Source records
************
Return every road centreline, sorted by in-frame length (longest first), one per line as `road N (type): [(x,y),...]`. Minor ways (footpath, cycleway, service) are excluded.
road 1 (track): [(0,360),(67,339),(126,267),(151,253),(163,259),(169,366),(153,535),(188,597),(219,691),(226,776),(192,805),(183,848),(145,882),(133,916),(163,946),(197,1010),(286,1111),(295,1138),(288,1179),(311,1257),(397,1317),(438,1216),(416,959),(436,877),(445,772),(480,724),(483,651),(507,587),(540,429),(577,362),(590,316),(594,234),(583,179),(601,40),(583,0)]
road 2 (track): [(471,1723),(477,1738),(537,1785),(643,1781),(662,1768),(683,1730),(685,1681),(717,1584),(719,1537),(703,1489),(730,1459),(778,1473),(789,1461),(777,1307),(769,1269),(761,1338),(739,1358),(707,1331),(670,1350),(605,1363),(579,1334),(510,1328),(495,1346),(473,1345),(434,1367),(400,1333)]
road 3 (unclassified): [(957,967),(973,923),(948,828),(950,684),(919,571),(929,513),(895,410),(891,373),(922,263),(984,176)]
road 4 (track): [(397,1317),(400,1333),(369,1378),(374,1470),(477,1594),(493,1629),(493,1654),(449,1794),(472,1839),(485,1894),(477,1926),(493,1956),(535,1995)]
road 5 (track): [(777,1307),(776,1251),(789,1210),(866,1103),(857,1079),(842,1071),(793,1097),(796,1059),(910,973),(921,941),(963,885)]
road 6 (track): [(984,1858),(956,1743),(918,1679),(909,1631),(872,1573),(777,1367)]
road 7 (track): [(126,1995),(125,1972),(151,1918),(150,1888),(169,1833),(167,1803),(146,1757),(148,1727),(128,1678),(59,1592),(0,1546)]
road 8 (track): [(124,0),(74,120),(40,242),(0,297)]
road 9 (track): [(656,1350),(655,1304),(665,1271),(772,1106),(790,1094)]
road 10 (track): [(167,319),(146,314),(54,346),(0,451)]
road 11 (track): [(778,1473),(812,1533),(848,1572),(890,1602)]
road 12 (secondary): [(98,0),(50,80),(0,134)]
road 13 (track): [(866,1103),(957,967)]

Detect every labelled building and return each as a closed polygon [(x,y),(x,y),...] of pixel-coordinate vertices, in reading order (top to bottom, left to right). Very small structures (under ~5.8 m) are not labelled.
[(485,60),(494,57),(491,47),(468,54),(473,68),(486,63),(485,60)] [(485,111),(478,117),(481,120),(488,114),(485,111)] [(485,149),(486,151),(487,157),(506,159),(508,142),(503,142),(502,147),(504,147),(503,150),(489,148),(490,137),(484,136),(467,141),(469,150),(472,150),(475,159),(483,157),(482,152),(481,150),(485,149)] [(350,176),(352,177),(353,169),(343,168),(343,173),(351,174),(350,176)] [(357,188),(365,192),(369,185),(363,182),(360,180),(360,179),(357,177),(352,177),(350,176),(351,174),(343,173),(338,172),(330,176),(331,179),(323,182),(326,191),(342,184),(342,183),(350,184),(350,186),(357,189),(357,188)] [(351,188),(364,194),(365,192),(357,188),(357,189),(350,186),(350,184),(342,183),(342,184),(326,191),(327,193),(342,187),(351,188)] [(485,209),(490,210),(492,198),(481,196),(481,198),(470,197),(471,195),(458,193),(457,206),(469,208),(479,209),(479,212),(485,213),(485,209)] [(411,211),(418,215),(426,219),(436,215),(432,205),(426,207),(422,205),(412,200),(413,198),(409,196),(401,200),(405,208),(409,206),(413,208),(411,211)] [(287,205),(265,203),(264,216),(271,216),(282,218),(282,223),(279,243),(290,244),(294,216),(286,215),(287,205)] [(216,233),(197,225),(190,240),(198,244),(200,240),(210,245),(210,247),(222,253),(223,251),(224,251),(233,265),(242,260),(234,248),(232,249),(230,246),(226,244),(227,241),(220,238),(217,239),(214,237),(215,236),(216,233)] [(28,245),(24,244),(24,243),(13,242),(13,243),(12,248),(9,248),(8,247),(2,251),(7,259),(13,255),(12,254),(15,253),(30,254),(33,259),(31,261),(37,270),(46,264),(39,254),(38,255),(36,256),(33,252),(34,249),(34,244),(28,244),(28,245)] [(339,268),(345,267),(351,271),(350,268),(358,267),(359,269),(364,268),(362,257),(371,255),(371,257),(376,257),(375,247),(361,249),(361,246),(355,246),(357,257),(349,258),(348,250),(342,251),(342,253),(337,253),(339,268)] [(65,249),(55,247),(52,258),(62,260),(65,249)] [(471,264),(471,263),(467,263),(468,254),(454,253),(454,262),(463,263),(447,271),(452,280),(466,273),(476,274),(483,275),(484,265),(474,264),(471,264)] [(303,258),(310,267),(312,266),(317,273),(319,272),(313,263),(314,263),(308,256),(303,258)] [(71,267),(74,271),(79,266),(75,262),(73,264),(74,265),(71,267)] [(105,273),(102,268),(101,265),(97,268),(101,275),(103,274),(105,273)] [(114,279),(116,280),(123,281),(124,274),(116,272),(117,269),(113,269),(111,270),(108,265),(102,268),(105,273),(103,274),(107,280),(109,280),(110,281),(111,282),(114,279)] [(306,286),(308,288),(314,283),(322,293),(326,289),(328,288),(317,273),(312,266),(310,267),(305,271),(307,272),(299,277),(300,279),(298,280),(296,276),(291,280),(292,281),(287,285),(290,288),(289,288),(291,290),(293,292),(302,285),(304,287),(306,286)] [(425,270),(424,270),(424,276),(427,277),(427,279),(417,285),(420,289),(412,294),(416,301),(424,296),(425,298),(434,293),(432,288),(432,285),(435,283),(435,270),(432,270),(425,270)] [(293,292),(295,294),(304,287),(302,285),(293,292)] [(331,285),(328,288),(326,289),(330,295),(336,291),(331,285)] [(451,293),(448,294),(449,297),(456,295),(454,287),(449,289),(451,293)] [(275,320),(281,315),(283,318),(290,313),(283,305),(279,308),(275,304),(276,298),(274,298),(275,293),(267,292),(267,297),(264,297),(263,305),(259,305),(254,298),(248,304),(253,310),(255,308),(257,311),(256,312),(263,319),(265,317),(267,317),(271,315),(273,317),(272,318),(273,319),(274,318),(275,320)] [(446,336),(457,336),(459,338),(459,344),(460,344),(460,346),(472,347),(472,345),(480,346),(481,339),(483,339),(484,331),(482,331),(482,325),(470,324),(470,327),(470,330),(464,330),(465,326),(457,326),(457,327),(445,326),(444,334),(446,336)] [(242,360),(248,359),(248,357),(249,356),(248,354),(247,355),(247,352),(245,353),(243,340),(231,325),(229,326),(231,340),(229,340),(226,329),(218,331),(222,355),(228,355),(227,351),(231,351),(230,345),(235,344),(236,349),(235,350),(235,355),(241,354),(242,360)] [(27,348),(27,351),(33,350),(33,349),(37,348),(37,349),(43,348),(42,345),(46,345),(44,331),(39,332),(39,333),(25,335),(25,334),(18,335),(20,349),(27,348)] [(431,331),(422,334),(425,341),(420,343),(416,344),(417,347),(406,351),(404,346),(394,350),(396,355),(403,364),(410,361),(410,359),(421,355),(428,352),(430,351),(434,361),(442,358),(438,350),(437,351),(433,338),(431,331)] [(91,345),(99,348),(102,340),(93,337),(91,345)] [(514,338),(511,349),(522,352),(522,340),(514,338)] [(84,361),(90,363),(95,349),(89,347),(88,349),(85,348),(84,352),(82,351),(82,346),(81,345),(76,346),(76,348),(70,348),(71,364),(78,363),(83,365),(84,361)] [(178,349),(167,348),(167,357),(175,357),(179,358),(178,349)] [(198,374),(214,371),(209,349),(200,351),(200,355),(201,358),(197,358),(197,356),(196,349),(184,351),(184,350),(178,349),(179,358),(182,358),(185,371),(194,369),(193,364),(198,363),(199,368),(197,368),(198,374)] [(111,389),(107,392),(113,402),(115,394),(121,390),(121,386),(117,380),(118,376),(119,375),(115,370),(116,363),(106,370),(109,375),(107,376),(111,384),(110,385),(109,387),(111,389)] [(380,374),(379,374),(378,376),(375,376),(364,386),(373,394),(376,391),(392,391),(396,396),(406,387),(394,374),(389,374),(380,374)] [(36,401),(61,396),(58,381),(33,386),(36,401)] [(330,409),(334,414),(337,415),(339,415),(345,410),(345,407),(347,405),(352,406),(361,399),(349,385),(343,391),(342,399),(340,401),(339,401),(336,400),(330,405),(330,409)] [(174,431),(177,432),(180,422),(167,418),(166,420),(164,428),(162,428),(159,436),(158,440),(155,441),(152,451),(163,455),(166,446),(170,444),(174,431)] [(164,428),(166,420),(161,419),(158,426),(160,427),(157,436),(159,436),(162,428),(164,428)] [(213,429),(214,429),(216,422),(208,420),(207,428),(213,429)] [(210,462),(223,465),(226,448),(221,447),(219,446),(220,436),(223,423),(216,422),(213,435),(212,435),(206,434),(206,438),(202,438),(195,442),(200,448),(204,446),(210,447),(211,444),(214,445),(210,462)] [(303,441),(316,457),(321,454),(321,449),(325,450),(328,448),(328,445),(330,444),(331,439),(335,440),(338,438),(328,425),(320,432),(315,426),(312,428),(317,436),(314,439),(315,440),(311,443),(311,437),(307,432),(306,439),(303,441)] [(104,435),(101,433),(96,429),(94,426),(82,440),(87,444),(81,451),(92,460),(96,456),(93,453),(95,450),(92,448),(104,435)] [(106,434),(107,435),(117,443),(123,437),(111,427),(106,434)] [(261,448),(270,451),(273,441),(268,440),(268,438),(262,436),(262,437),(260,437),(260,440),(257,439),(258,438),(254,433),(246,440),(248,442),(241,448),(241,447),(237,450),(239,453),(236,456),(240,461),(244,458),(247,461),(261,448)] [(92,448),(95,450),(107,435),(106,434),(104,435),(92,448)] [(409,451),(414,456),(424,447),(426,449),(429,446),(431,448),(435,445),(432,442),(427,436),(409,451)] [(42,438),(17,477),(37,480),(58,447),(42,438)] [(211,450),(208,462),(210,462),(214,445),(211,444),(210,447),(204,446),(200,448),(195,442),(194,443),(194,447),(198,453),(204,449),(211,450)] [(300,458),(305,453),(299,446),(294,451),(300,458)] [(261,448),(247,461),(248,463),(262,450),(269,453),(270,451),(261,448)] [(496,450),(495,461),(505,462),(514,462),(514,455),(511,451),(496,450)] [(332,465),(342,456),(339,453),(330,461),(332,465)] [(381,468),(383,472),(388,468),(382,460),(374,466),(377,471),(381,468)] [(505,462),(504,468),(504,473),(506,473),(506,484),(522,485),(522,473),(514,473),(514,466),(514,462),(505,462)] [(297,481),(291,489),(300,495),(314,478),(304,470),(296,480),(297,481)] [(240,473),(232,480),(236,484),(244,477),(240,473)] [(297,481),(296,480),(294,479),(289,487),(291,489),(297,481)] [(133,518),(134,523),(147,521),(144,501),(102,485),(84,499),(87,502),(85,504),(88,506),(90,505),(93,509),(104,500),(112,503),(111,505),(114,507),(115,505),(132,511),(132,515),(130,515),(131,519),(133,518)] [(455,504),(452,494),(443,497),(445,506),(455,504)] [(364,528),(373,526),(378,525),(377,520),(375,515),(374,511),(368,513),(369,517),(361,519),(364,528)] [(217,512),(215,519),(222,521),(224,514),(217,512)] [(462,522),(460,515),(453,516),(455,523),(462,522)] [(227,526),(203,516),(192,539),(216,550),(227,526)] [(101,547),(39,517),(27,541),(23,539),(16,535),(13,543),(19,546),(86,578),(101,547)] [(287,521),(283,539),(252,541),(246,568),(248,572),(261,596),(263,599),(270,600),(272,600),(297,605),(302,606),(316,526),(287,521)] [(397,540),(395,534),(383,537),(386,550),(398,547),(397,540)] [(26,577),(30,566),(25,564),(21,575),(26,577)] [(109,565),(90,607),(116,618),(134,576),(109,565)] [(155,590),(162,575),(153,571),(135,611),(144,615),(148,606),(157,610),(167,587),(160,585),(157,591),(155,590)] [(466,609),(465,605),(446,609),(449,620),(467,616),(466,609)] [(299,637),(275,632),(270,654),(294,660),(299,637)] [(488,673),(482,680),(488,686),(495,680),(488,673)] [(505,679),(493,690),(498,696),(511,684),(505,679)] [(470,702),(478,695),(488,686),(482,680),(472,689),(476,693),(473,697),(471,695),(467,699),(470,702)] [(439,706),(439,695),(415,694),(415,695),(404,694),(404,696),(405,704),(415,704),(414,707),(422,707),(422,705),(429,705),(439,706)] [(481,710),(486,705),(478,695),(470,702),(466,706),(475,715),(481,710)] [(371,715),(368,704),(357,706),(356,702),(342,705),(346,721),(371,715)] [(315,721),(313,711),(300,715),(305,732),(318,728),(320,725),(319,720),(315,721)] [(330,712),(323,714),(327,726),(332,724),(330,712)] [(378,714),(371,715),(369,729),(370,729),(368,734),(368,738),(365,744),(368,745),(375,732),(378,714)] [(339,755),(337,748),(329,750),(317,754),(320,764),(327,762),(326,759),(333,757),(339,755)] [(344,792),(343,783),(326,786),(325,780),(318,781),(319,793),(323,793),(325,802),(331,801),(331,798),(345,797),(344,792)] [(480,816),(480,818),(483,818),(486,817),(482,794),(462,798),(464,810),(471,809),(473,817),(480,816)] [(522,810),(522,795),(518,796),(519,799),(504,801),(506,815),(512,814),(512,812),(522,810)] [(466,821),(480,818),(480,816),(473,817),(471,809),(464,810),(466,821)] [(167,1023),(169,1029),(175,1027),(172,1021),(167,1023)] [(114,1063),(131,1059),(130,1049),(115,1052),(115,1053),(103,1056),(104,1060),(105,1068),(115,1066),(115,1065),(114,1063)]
************
Work to complete
Search term "every": count the lines of the listing in which it appears, and give the number with nothing further.

Task response
2